Take the line containing "yellow arrow: moved 2 px left, 3 px up" and every line after it to the end of the records, and copy them exactly, leaving out pictures.

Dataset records

>>>>>

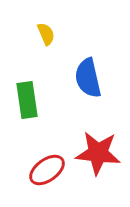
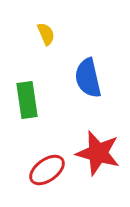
red star: rotated 9 degrees clockwise
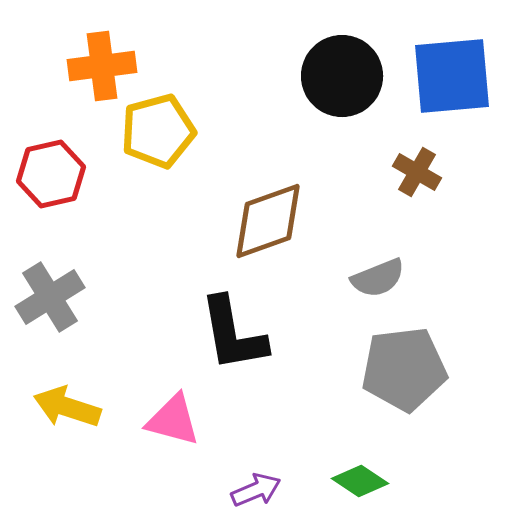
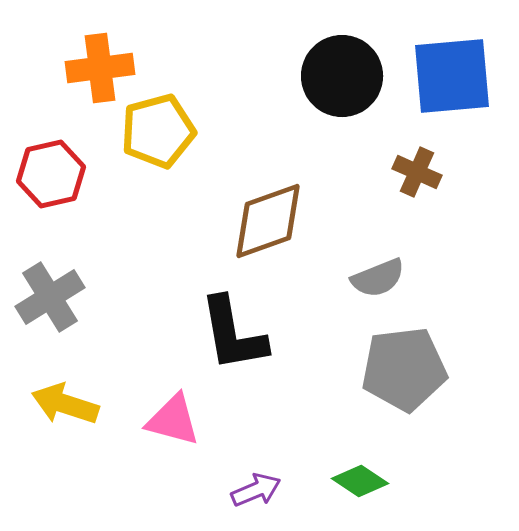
orange cross: moved 2 px left, 2 px down
brown cross: rotated 6 degrees counterclockwise
yellow arrow: moved 2 px left, 3 px up
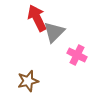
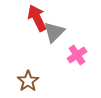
pink cross: rotated 30 degrees clockwise
brown star: rotated 20 degrees counterclockwise
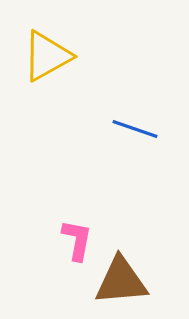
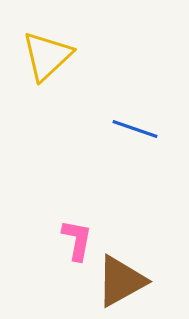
yellow triangle: rotated 14 degrees counterclockwise
brown triangle: rotated 24 degrees counterclockwise
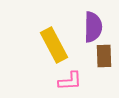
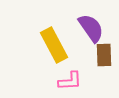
purple semicircle: moved 2 px left, 1 px down; rotated 36 degrees counterclockwise
brown rectangle: moved 1 px up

<<<<<

> _Response_
yellow arrow: moved 2 px left, 3 px up
pink cross: rotated 30 degrees clockwise
brown star: rotated 20 degrees counterclockwise
yellow triangle: rotated 14 degrees counterclockwise
brown triangle: rotated 24 degrees counterclockwise
purple semicircle: moved 2 px left, 1 px down; rotated 36 degrees counterclockwise
brown rectangle: moved 1 px up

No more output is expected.